Segment Start: Extracted entries

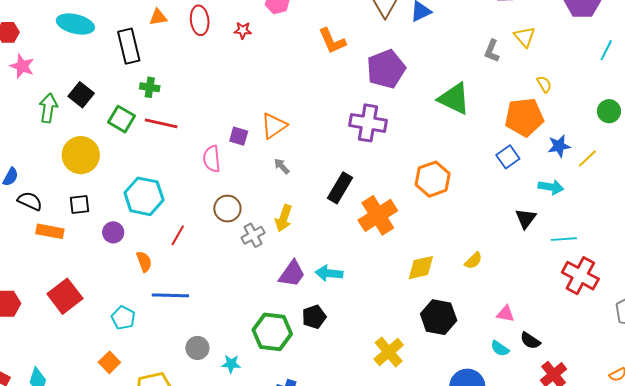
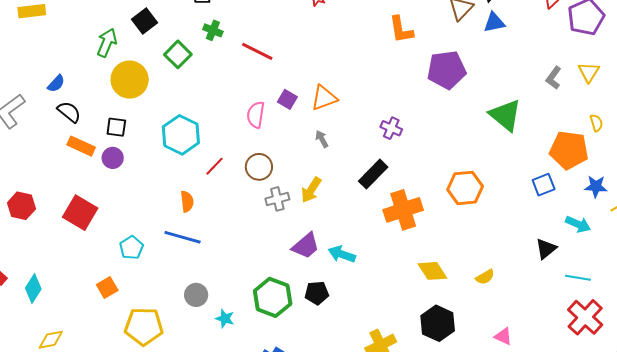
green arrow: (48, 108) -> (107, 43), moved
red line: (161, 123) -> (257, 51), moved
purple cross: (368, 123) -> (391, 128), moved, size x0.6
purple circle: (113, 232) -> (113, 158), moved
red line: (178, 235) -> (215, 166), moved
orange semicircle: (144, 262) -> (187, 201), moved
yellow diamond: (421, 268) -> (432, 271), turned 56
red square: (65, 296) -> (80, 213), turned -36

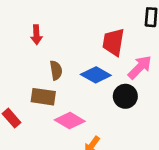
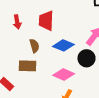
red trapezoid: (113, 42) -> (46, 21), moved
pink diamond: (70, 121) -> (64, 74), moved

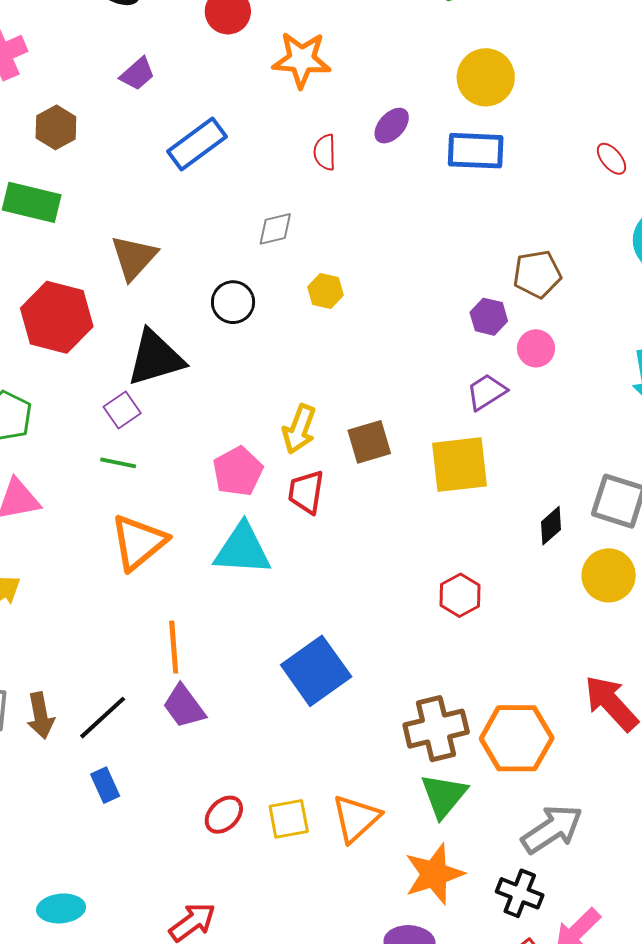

Segment End: Extracted entries

Only the lines from the one with "red trapezoid: (113, 42) -> (46, 21), moved" through the end of the listing should be transcribed, exactly and without pictures.

red trapezoid: (113, 42) -> (46, 21), moved
pink diamond: (70, 121) -> (64, 74), moved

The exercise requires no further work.